Work to complete
Would you return the listing exactly as written, apart from its pictures?
(Provided information)
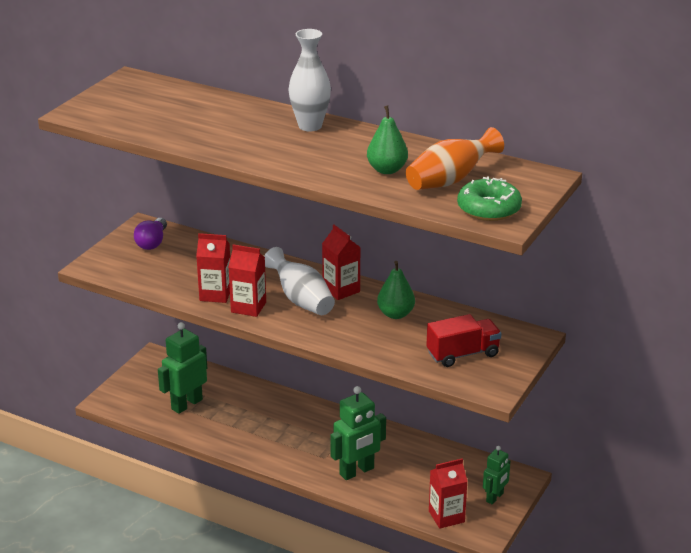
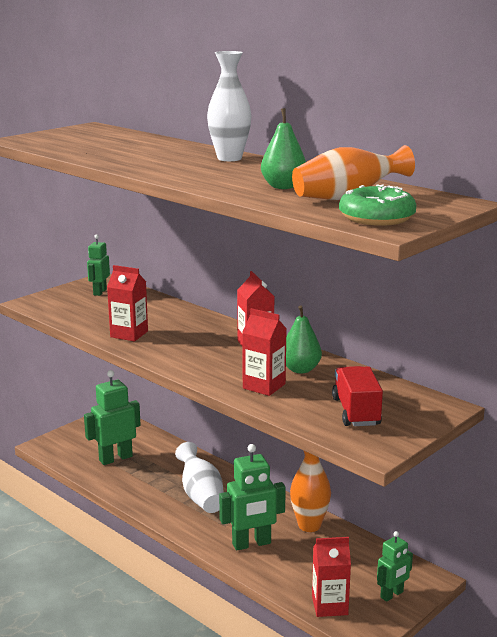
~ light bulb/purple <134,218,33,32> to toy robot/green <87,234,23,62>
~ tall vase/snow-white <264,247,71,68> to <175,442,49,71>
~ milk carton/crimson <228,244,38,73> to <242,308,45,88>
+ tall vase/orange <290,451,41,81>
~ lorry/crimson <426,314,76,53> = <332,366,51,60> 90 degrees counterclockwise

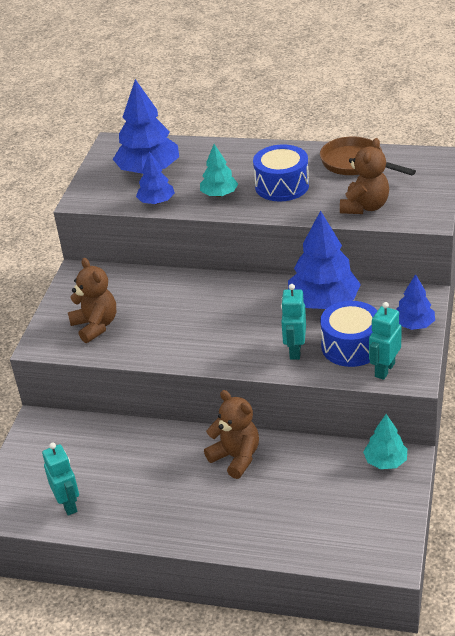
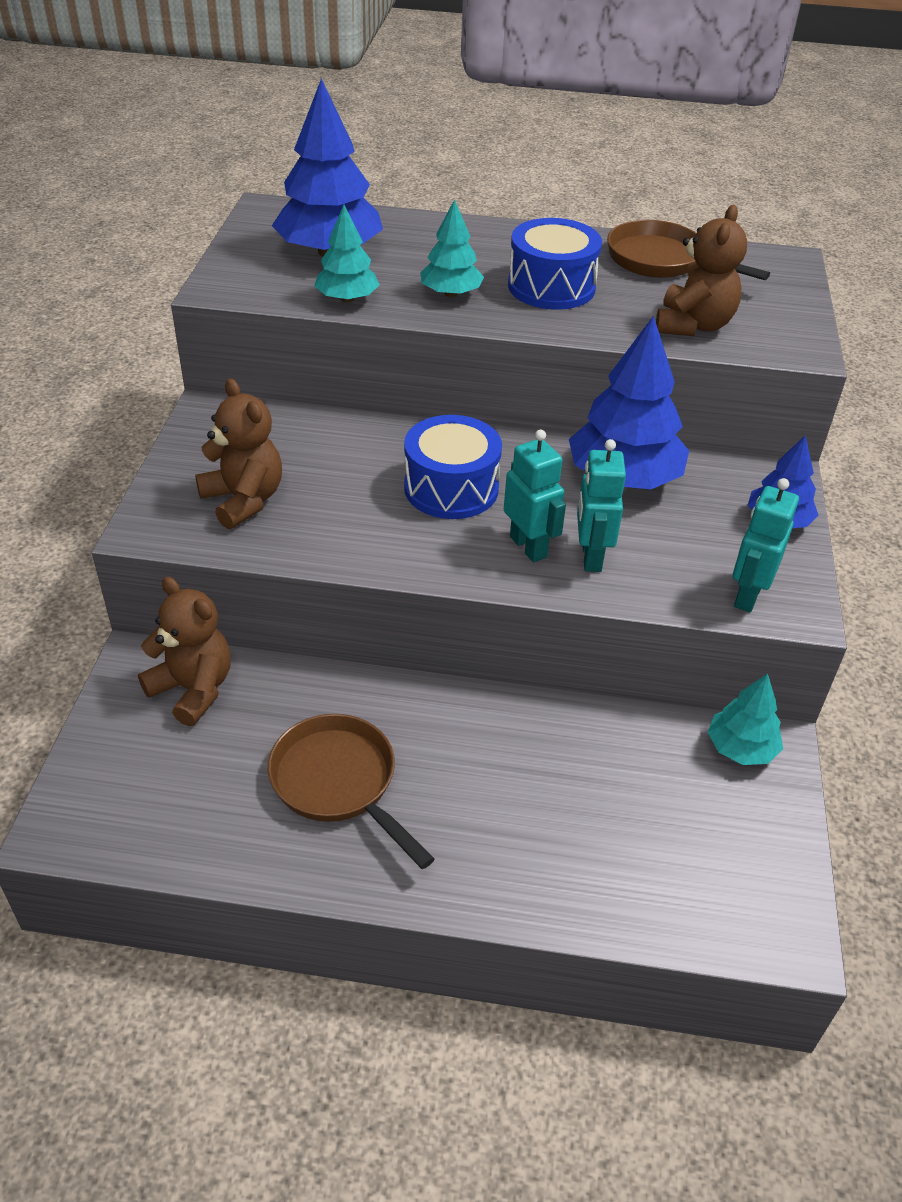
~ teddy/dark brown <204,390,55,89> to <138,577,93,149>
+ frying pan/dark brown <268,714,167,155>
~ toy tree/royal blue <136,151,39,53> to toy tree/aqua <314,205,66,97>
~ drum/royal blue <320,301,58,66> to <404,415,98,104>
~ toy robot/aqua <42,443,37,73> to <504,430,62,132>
(End Provided information)
Completed task
~ light bulb/purple <134,218,33,32> to toy robot/green <87,234,23,62>
~ tall vase/snow-white <264,247,71,68> to <175,442,49,71>
~ milk carton/crimson <228,244,38,73> to <242,308,45,88>
+ tall vase/orange <290,451,41,81>
~ lorry/crimson <426,314,76,53> = <332,366,51,60> 90 degrees counterclockwise

~ teddy/dark brown <204,390,55,89> to <138,577,93,149>
+ frying pan/dark brown <268,714,167,155>
~ toy tree/royal blue <136,151,39,53> to toy tree/aqua <314,205,66,97>
~ drum/royal blue <320,301,58,66> to <404,415,98,104>
~ toy robot/aqua <42,443,37,73> to <504,430,62,132>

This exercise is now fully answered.